Extracted records:
----------------------------------------

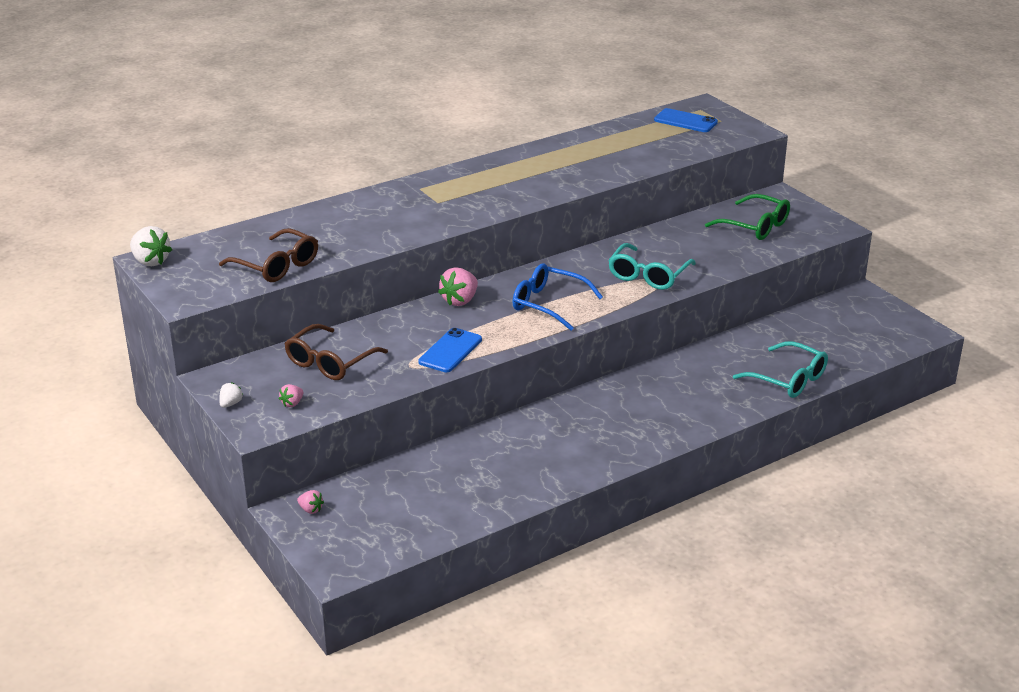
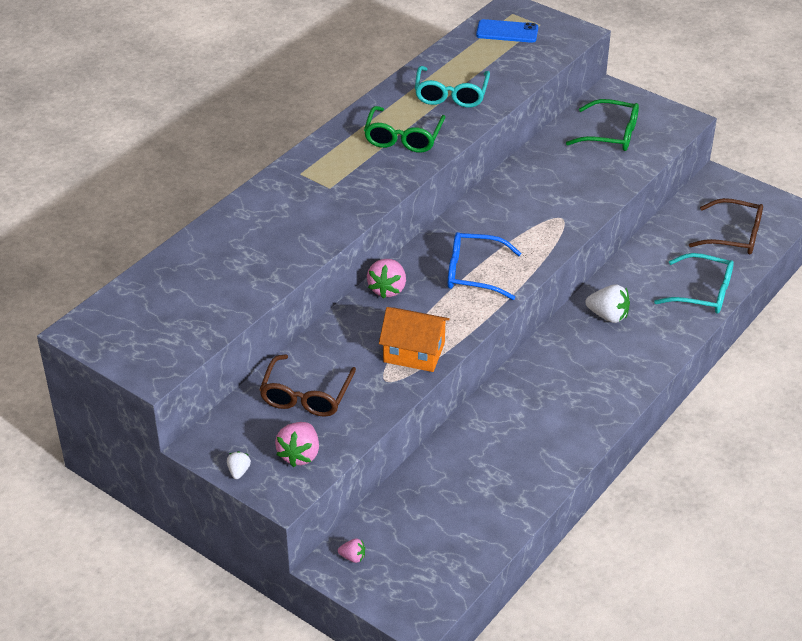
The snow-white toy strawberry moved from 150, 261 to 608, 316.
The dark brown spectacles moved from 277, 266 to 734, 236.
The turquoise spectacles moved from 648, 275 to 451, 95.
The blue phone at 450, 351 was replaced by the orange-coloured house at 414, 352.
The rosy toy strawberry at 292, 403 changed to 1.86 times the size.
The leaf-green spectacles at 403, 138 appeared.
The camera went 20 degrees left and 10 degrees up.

----------------------------------------

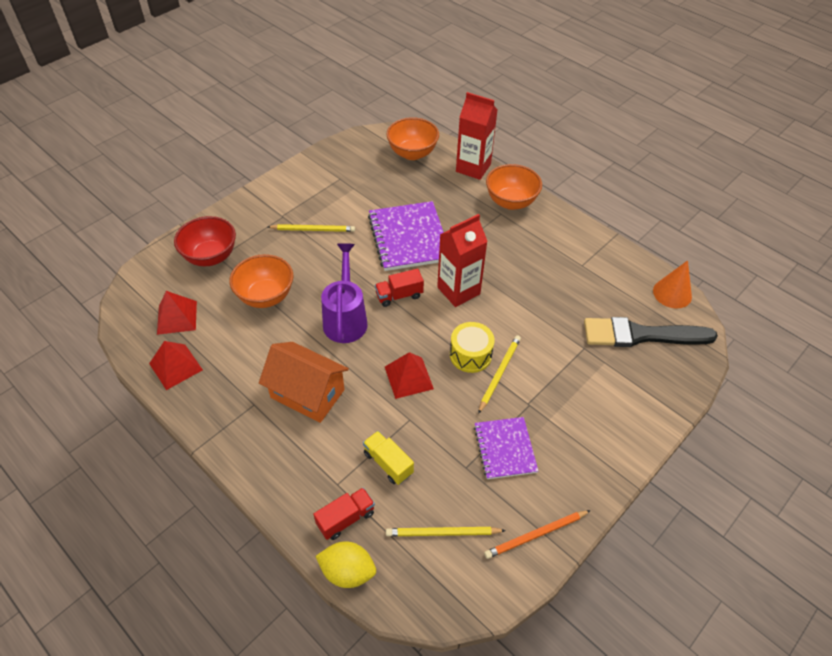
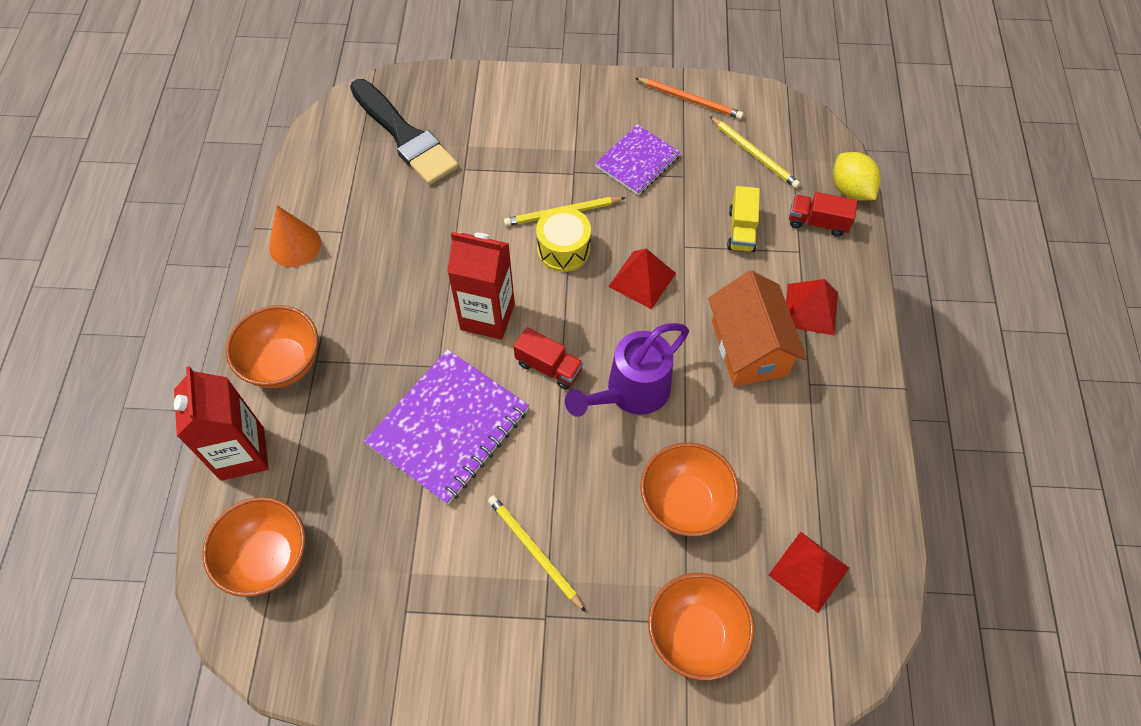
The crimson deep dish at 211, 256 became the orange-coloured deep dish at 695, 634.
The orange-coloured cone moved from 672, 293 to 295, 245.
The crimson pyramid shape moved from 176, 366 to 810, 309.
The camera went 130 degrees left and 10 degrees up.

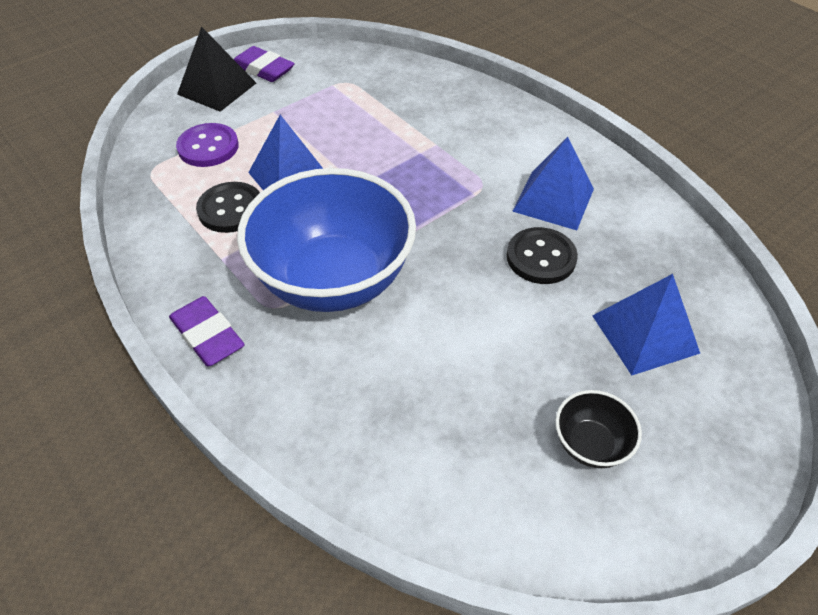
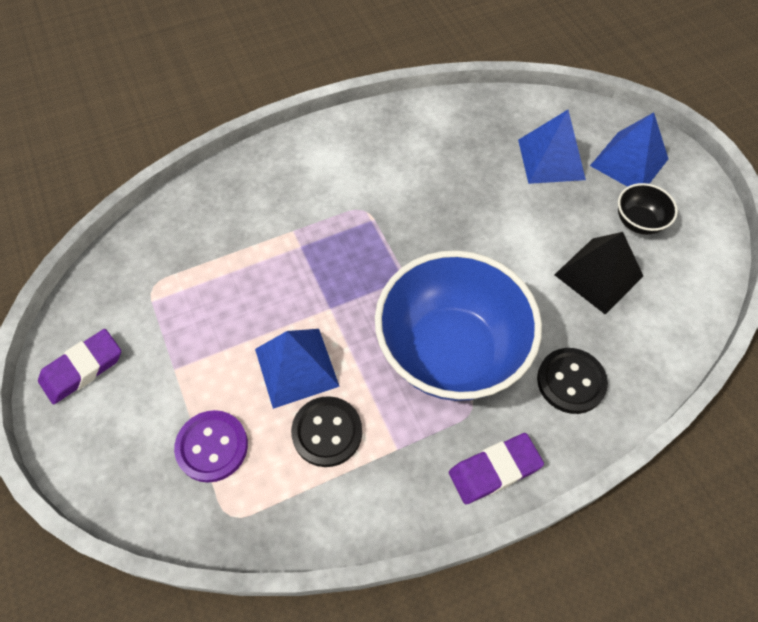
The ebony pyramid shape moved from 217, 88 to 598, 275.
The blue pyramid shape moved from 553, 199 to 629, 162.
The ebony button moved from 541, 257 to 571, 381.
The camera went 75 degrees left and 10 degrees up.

----------------------------------------

Problem requirements: From the records above, transcribe without alteration every line from the one with "The leaf-green spectacles" to the one with "The camera went 20", inclusive.

Answer below:
The leaf-green spectacles at 403, 138 appeared.
The camera went 20 degrees left and 10 degrees up.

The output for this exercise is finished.